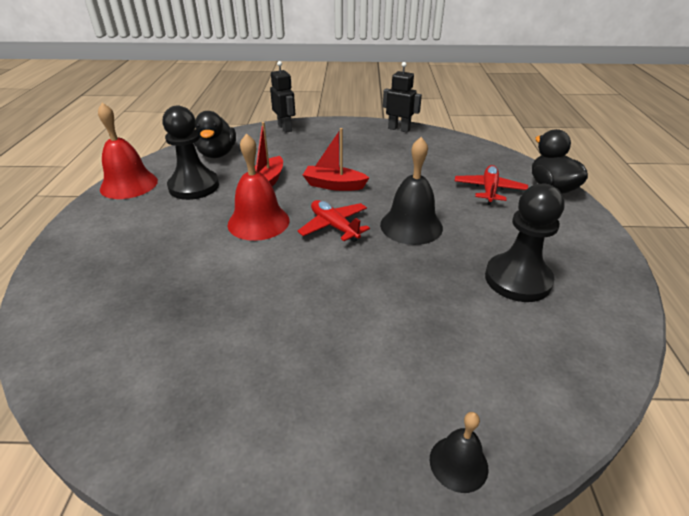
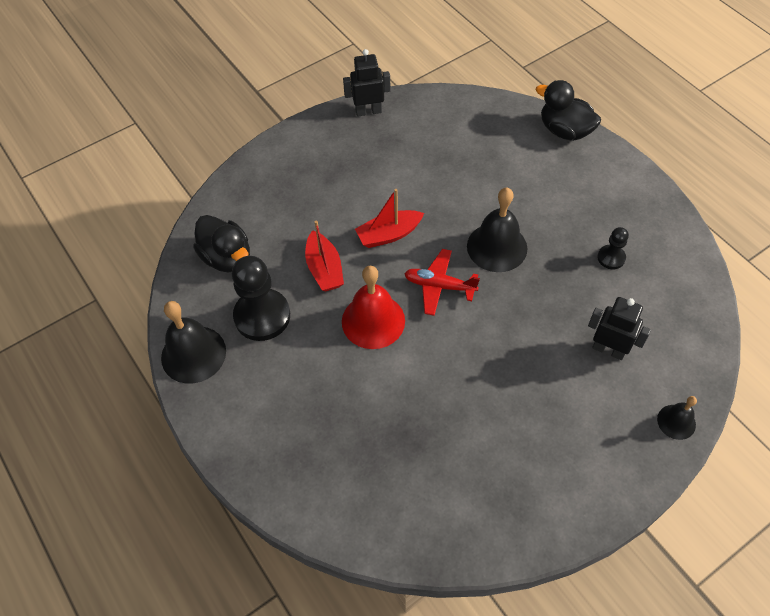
camera: 35 degrees left, 20 degrees up
red bell [98,103,158,199] -> black bell [161,301,226,383]
black robot [270,61,295,133] -> black robot moved to [588,297,651,360]
red plane [455,165,528,205] -> none
black pawn [485,184,564,302] -> black pawn [597,227,629,269], size x0.51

▶ **To do**:
Quote the records above exactly, leaving out any pictures.

▶ **Exercise answer**:
camera: 35 degrees left, 20 degrees up
red bell [98,103,158,199] -> black bell [161,301,226,383]
black robot [270,61,295,133] -> black robot moved to [588,297,651,360]
red plane [455,165,528,205] -> none
black pawn [485,184,564,302] -> black pawn [597,227,629,269], size x0.51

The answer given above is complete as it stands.